**WHAT IS BEING ASKED:** The answer must be an exact printing of every record below, with the pictures omitted.

Start of RECORDS FOR THIS EXERCISE

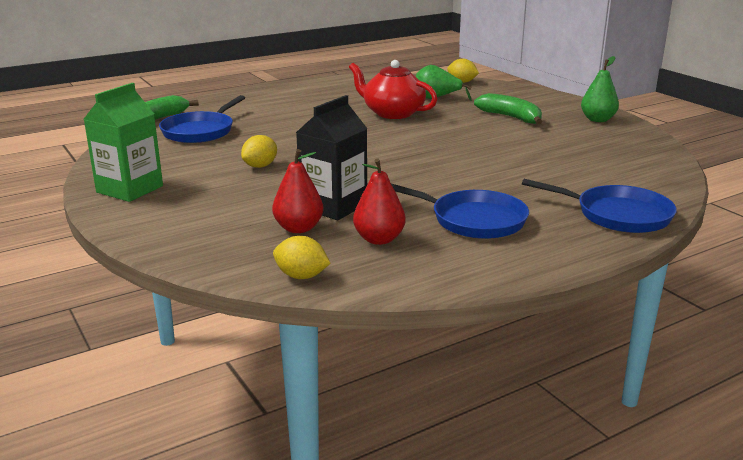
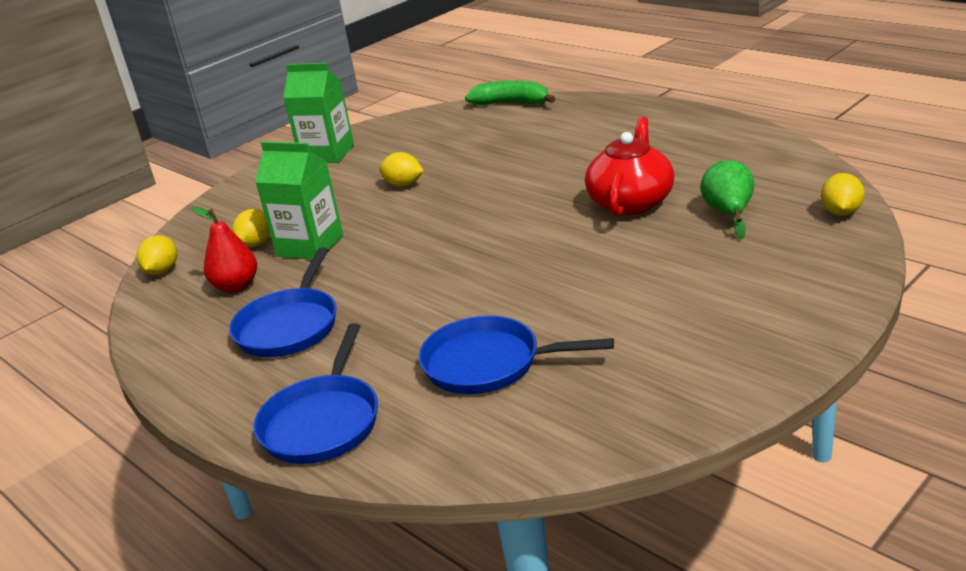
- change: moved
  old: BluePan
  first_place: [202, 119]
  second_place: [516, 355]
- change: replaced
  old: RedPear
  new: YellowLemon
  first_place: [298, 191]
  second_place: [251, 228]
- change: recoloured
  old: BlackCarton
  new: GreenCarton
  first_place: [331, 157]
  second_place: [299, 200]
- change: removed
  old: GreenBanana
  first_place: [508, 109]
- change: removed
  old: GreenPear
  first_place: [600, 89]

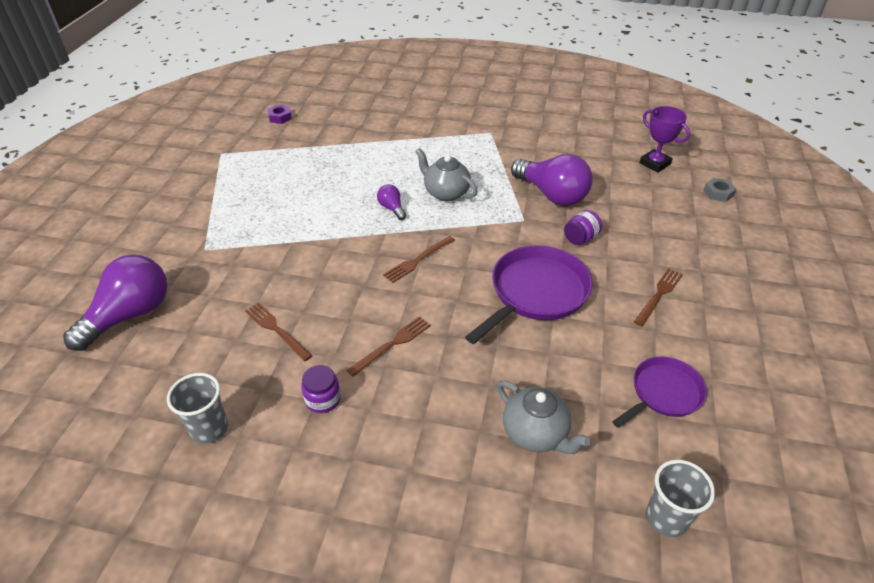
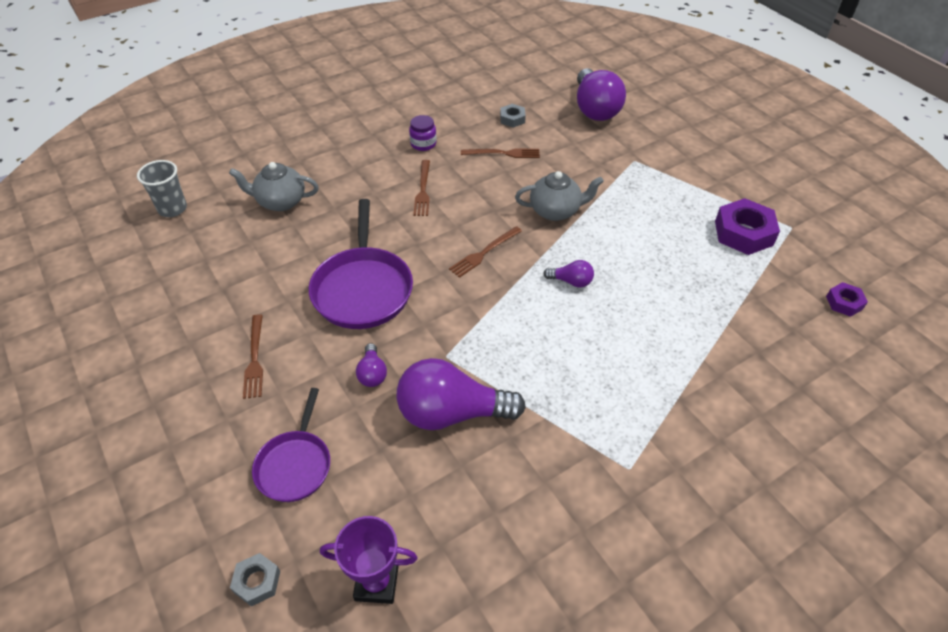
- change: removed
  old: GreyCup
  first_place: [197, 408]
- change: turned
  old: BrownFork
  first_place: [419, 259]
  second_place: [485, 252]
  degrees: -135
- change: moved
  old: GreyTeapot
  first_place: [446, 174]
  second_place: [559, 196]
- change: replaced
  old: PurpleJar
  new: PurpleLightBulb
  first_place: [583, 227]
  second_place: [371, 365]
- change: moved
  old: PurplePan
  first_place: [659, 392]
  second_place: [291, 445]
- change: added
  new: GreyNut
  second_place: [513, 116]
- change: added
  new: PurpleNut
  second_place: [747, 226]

End of RECORDS FOR THIS EXERCISE

**WRITTEN SOLUTION:**
- change: moved
  old: BluePan
  first_place: [202, 119]
  second_place: [516, 355]
- change: replaced
  old: RedPear
  new: YellowLemon
  first_place: [298, 191]
  second_place: [251, 228]
- change: recoloured
  old: BlackCarton
  new: GreenCarton
  first_place: [331, 157]
  second_place: [299, 200]
- change: removed
  old: GreenBanana
  first_place: [508, 109]
- change: removed
  old: GreenPear
  first_place: [600, 89]

- change: removed
  old: GreyCup
  first_place: [197, 408]
- change: turned
  old: BrownFork
  first_place: [419, 259]
  second_place: [485, 252]
  degrees: -135
- change: moved
  old: GreyTeapot
  first_place: [446, 174]
  second_place: [559, 196]
- change: replaced
  old: PurpleJar
  new: PurpleLightBulb
  first_place: [583, 227]
  second_place: [371, 365]
- change: moved
  old: PurplePan
  first_place: [659, 392]
  second_place: [291, 445]
- change: added
  new: GreyNut
  second_place: [513, 116]
- change: added
  new: PurpleNut
  second_place: [747, 226]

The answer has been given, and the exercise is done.